What is being asked: Quote verbatim the span of lines that begins the listing below and closes with the line containing "(473, 472) = (635, 358): blue".

Data for processing:
◆ ◆ ◆
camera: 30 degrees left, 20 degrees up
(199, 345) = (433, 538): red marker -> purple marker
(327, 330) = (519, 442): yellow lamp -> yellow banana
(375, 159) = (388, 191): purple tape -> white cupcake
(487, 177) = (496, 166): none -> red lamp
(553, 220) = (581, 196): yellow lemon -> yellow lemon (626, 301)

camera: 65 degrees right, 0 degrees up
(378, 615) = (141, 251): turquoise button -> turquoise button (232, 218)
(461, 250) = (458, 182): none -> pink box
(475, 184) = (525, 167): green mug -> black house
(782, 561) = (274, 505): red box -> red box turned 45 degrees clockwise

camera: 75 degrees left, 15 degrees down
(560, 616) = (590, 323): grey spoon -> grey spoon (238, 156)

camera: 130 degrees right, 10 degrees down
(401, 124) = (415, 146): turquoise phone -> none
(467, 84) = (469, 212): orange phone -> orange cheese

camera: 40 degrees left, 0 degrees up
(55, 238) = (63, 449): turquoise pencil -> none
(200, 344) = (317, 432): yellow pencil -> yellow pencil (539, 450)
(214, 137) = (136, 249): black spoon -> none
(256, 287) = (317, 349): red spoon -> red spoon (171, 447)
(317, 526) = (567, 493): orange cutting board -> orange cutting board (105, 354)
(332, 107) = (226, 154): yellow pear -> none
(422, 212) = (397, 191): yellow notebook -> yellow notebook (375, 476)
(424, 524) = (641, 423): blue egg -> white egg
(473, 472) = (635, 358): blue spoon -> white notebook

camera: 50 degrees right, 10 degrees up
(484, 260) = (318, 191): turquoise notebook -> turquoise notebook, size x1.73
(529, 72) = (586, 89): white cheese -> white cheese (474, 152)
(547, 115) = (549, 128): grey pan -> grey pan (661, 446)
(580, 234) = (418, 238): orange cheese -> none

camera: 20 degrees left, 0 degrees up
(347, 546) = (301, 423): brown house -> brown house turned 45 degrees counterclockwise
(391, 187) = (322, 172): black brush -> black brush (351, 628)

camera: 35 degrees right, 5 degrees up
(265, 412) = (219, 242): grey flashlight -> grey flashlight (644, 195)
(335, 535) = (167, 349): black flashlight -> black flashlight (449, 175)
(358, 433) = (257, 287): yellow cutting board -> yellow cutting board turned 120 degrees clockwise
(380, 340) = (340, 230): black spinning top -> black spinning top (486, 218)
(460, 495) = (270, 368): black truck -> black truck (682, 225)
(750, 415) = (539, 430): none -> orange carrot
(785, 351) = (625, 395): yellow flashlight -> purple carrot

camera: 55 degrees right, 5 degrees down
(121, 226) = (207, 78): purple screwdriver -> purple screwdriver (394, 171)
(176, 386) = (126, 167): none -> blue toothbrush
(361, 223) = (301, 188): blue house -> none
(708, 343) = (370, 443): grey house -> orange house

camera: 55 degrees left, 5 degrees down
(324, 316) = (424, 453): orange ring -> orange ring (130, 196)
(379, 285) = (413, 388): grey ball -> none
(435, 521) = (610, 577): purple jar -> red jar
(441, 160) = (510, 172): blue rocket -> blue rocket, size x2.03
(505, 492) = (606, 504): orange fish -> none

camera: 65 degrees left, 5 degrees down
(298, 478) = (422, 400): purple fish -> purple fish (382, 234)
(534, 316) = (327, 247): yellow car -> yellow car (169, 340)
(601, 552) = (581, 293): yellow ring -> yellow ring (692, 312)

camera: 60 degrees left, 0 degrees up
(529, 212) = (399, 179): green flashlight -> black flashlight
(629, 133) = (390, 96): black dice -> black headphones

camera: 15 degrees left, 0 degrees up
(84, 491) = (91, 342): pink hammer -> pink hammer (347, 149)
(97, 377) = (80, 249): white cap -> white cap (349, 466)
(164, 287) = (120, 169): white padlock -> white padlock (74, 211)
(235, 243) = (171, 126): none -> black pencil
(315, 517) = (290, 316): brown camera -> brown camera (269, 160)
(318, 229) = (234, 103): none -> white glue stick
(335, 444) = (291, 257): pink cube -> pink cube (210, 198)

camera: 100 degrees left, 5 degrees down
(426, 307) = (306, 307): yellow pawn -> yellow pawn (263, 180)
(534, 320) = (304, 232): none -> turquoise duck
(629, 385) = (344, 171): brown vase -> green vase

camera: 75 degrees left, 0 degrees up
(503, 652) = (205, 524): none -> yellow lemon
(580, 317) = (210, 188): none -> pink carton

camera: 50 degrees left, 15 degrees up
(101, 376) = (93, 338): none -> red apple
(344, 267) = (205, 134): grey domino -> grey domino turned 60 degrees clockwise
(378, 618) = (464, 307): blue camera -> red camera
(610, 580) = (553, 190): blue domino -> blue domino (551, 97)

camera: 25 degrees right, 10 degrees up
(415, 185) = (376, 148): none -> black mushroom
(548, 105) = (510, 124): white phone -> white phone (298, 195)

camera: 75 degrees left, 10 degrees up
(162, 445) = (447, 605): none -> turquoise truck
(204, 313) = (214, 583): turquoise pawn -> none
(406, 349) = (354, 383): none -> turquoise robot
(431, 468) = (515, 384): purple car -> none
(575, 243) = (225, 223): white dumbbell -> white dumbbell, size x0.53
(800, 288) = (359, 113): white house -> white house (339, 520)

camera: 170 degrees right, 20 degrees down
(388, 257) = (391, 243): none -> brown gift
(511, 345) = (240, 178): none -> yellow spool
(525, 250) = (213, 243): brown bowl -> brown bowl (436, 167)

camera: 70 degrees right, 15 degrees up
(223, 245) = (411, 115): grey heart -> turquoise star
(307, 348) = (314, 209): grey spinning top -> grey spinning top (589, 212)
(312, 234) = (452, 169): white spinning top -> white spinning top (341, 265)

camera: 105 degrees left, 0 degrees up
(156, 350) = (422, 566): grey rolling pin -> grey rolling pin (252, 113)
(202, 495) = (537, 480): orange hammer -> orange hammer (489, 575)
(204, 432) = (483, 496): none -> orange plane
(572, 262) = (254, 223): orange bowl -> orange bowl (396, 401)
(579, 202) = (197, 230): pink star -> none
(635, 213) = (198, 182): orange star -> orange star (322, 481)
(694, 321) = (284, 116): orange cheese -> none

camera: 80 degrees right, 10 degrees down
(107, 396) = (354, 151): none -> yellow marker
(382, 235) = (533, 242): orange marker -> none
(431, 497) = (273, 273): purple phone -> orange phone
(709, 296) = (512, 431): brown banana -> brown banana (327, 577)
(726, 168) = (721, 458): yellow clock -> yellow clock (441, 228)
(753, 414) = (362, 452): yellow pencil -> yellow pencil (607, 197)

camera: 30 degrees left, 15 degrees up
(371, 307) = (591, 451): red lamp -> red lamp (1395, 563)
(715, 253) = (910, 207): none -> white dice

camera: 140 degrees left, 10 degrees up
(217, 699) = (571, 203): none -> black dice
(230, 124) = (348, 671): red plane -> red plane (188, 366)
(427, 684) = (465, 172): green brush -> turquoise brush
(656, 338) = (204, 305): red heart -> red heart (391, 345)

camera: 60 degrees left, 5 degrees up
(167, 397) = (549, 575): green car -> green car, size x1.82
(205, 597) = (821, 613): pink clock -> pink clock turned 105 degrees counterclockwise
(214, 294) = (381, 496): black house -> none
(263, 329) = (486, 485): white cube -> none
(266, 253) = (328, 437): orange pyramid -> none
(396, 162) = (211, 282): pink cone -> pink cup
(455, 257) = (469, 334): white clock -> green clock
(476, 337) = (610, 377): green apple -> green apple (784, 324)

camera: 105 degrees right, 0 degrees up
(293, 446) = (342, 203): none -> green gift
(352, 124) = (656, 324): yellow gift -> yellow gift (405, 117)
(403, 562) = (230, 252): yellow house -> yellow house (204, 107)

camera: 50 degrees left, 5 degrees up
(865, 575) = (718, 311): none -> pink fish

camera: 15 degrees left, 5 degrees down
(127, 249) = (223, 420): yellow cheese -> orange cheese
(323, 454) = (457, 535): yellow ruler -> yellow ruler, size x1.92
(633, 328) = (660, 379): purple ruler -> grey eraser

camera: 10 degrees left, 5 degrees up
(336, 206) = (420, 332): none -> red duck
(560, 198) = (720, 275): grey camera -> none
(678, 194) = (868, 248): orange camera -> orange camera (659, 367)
◆ ◆ ◆
Output for this exercise:
camera: 30 degrees left, 20 degrees up
(199, 345) = (433, 538): red marker -> purple marker
(327, 330) = (519, 442): yellow lamp -> yellow banana
(375, 159) = (388, 191): purple tape -> white cupcake
(487, 177) = (496, 166): none -> red lamp
(553, 220) = (581, 196): yellow lemon -> yellow lemon (626, 301)

camera: 65 degrees right, 0 degrees up
(378, 615) = (141, 251): turquoise button -> turquoise button (232, 218)
(461, 250) = (458, 182): none -> pink box
(475, 184) = (525, 167): green mug -> black house
(782, 561) = (274, 505): red box -> red box turned 45 degrees clockwise

camera: 75 degrees left, 15 degrees down
(560, 616) = (590, 323): grey spoon -> grey spoon (238, 156)

camera: 130 degrees right, 10 degrees down
(401, 124) = (415, 146): turquoise phone -> none
(467, 84) = (469, 212): orange phone -> orange cheese

camera: 40 degrees left, 0 degrees up
(55, 238) = (63, 449): turquoise pencil -> none
(200, 344) = (317, 432): yellow pencil -> yellow pencil (539, 450)
(214, 137) = (136, 249): black spoon -> none
(256, 287) = (317, 349): red spoon -> red spoon (171, 447)
(317, 526) = (567, 493): orange cutting board -> orange cutting board (105, 354)
(332, 107) = (226, 154): yellow pear -> none
(422, 212) = (397, 191): yellow notebook -> yellow notebook (375, 476)
(424, 524) = (641, 423): blue egg -> white egg
(473, 472) = (635, 358): blue spoon -> white notebook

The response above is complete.